* [GOAL]: Reproduce the part of the records that opens with the line containing "Correct, in the" and closes with the line containing "There is a 2.91-degree", switching every instance of "stainless steel refrigerator" to "silver refrigerator" and leaving everything else unchanged.
··· INFORMATION GIVEN
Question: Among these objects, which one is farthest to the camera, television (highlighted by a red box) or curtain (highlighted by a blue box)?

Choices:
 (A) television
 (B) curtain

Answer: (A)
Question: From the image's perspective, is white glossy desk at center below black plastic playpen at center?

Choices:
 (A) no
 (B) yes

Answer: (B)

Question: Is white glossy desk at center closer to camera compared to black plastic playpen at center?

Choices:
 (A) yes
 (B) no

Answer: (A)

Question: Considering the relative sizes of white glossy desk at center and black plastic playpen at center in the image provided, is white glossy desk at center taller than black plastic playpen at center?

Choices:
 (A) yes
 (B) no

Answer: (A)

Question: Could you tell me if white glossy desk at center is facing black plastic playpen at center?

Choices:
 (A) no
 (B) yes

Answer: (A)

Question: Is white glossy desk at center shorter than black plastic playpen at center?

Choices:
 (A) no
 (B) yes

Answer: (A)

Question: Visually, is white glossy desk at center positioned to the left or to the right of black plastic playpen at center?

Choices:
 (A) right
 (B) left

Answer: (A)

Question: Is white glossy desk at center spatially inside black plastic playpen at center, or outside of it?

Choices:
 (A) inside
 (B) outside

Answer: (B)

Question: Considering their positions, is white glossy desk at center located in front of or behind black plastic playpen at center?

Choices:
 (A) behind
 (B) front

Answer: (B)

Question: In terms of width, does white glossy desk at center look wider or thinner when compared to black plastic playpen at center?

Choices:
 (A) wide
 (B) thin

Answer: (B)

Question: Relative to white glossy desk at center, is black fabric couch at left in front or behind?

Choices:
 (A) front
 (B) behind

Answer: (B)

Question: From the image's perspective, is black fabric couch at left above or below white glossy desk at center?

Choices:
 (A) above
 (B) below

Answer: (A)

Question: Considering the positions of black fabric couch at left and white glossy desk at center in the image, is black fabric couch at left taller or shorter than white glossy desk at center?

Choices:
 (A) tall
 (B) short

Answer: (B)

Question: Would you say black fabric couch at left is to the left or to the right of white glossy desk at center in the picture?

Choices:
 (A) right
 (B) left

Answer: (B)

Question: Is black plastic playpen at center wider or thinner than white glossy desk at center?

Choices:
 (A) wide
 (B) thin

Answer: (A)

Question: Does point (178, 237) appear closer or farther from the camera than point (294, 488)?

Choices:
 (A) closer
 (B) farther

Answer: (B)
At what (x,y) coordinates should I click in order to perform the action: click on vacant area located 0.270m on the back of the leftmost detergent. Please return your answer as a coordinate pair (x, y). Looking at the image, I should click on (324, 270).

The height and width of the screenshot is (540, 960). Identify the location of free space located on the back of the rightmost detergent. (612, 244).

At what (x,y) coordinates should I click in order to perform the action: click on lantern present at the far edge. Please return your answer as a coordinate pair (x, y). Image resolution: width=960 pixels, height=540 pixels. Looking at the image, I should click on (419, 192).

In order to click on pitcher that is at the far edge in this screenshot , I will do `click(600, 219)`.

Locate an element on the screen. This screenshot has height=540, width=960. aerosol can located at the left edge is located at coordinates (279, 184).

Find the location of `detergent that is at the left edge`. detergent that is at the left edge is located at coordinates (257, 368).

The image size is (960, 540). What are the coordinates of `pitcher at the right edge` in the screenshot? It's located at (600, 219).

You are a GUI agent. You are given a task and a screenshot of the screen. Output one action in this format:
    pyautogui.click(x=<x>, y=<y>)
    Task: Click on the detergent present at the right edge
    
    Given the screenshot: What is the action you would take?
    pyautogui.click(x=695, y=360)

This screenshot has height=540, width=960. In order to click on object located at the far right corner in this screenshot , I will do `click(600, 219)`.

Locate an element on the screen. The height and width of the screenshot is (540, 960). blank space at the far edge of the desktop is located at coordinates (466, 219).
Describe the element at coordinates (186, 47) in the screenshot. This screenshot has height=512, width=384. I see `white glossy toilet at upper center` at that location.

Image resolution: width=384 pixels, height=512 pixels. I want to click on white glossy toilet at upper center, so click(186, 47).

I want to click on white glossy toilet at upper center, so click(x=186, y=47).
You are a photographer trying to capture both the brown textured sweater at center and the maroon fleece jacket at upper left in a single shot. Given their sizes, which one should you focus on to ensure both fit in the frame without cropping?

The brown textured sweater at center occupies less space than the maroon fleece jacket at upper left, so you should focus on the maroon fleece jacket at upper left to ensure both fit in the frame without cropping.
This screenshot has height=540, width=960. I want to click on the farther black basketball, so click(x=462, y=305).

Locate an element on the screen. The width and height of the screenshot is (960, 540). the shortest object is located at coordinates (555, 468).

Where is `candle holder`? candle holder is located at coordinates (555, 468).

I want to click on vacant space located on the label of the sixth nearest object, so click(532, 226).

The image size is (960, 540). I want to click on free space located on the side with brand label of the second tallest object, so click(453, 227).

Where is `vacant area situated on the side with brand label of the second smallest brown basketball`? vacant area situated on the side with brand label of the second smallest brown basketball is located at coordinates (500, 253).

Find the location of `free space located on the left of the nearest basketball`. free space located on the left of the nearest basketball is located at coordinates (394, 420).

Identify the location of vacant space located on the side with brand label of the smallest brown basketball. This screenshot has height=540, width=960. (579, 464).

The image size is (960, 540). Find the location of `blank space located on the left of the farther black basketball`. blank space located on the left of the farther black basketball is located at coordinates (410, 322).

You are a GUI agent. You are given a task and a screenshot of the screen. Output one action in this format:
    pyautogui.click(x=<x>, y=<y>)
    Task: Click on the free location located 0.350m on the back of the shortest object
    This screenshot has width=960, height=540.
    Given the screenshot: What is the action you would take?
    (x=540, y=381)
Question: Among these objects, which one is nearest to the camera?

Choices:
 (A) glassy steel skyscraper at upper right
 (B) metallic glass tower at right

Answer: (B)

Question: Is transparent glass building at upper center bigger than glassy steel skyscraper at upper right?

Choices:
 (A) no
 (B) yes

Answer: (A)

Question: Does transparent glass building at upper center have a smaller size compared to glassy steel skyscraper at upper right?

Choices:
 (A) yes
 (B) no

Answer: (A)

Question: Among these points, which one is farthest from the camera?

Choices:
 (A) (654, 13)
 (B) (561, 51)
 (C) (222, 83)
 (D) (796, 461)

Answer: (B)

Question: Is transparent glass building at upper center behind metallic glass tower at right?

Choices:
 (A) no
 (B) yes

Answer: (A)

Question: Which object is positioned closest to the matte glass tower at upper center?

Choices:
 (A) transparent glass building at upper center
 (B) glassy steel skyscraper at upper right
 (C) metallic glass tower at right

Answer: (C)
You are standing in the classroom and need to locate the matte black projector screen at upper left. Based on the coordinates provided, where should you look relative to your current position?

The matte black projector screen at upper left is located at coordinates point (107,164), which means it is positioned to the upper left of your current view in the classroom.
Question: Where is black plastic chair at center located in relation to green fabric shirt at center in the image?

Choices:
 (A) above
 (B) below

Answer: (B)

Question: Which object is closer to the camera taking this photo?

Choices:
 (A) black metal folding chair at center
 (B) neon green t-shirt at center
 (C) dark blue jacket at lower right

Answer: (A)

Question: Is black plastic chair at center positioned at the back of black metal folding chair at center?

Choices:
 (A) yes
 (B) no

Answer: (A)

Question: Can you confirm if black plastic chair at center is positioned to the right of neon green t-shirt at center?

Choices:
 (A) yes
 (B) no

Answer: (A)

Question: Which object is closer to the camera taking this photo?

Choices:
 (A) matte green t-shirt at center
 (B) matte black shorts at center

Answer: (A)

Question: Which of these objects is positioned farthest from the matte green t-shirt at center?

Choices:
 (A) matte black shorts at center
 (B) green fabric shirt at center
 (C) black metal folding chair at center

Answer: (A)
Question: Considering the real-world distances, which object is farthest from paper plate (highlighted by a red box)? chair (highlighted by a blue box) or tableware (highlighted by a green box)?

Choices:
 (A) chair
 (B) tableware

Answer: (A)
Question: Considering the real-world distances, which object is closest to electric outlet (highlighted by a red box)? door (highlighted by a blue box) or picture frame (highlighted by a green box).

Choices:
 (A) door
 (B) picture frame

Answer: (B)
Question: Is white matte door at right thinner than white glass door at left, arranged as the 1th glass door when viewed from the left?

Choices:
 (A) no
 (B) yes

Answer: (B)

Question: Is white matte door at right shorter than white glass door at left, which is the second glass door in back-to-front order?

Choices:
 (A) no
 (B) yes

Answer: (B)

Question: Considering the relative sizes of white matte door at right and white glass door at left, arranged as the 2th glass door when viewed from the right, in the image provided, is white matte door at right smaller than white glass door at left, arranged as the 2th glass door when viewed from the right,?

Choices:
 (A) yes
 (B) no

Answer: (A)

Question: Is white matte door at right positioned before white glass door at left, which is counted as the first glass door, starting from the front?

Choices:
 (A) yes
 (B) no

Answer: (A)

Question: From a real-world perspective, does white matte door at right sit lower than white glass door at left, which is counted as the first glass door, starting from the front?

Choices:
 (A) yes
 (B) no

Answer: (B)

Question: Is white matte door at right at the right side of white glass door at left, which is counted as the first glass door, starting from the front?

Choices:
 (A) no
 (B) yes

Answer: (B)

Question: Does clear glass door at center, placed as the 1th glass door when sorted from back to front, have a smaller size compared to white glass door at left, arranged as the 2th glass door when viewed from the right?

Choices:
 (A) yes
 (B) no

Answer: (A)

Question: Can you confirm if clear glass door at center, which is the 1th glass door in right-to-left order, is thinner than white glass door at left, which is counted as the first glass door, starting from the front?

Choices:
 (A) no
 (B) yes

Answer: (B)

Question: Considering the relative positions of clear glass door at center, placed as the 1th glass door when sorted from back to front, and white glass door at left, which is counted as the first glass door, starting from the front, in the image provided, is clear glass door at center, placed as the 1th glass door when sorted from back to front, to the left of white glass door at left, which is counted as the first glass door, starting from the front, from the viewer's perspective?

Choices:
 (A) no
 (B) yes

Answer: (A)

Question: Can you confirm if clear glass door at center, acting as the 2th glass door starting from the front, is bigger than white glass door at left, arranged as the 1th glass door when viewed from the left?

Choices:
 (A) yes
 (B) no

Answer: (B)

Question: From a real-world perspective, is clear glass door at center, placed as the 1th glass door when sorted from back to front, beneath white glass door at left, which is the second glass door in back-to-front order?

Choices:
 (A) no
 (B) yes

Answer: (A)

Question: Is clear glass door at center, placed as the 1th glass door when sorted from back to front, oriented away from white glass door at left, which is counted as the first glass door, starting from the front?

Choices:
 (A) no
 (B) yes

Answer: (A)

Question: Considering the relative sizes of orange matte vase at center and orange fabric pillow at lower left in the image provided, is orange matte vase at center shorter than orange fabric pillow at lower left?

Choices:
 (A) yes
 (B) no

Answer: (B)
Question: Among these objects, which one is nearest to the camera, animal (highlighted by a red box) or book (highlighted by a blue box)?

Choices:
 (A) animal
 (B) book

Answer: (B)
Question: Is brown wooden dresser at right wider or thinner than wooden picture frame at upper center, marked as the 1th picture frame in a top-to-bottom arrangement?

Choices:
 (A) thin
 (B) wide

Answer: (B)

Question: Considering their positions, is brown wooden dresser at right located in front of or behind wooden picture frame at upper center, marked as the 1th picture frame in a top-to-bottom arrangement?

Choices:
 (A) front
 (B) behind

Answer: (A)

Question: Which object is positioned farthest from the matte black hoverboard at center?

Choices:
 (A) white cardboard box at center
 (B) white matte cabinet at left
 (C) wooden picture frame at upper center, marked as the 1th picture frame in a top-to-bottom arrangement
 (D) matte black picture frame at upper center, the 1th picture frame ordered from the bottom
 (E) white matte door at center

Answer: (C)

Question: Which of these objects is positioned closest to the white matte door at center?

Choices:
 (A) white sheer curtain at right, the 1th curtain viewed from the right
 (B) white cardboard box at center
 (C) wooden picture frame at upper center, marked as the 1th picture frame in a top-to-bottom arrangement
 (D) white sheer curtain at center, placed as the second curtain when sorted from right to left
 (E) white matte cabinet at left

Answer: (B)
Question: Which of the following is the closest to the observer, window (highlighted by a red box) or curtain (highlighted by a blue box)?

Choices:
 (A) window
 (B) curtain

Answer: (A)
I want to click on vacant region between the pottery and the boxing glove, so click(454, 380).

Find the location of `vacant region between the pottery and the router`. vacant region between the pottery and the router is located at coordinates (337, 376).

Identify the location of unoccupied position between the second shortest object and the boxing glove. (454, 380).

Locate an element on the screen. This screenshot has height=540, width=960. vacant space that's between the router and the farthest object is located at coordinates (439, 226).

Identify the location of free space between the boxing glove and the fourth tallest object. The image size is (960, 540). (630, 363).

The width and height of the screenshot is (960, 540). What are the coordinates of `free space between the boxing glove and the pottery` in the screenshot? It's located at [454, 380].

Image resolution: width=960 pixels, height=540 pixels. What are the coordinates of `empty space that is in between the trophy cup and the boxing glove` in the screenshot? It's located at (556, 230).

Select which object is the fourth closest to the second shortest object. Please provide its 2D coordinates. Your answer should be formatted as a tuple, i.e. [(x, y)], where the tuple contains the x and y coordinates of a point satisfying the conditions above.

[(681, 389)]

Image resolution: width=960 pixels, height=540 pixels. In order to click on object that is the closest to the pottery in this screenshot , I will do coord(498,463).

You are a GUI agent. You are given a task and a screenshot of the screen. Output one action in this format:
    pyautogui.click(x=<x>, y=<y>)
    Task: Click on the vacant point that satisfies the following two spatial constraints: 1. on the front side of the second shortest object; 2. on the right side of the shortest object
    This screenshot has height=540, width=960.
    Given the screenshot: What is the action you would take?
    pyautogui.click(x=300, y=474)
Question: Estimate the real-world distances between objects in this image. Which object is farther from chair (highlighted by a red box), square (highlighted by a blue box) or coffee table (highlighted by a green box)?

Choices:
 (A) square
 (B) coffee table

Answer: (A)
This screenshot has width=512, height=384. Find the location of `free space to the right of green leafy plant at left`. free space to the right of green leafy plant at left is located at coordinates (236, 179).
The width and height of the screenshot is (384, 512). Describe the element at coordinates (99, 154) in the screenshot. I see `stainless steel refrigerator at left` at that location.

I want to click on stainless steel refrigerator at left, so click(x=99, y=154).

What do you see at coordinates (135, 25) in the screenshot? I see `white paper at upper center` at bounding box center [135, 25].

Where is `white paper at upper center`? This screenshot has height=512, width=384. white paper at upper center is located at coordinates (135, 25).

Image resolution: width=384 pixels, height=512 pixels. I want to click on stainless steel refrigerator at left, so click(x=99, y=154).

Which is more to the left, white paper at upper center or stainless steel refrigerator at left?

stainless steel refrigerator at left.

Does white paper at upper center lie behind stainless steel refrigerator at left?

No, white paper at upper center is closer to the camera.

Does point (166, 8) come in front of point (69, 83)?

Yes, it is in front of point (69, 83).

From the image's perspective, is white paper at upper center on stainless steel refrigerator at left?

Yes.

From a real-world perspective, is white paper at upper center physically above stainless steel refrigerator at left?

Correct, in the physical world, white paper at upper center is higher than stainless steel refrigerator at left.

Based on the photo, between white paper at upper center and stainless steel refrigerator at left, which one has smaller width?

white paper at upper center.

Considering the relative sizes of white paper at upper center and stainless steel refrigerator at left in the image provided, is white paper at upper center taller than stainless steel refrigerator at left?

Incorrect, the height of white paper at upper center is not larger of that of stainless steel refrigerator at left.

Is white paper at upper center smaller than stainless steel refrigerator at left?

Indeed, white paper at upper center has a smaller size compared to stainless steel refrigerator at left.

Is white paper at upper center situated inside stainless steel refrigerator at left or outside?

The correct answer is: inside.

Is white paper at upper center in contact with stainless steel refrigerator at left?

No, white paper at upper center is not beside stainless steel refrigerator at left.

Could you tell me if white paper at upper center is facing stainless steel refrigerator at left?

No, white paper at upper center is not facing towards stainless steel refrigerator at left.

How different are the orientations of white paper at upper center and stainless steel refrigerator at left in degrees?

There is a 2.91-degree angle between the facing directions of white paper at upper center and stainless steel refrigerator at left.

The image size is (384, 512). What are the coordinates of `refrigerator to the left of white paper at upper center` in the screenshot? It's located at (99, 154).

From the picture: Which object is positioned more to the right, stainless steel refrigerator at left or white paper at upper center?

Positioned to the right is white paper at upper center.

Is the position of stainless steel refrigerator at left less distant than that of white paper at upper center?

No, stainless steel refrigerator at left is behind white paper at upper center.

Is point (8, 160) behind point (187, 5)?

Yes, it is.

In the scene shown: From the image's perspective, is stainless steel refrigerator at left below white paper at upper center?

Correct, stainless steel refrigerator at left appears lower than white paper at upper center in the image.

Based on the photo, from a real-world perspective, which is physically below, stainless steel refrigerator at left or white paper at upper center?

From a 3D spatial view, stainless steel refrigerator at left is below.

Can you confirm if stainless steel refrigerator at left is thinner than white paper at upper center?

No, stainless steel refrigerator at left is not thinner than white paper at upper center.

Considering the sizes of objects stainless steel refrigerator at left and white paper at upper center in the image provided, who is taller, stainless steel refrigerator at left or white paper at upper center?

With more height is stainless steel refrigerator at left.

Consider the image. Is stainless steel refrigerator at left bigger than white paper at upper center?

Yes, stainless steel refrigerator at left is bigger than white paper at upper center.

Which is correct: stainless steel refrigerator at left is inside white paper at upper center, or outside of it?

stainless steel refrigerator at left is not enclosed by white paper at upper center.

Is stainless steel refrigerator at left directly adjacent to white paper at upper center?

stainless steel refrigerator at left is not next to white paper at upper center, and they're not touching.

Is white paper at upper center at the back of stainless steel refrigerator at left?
······
* [THE OUTPUT]:
Correct, in the physical world, white paper at upper center is higher than silver refrigerator at left.

Based on the photo, between white paper at upper center and silver refrigerator at left, which one has smaller width?

white paper at upper center.

Considering the relative sizes of white paper at upper center and silver refrigerator at left in the image provided, is white paper at upper center taller than silver refrigerator at left?

Incorrect, the height of white paper at upper center is not larger of that of silver refrigerator at left.

Is white paper at upper center smaller than silver refrigerator at left?

Indeed, white paper at upper center has a smaller size compared to silver refrigerator at left.

Is white paper at upper center situated inside silver refrigerator at left or outside?

The correct answer is: inside.

Is white paper at upper center in contact with silver refrigerator at left?

No, white paper at upper center is not beside silver refrigerator at left.

Could you tell me if white paper at upper center is facing silver refrigerator at left?

No, white paper at upper center is not facing towards silver refrigerator at left.

How different are the orientations of white paper at upper center and silver refrigerator at left in degrees?

There is a 2.91-degree angle between the facing directions of white paper at upper center and silver refrigerator at left.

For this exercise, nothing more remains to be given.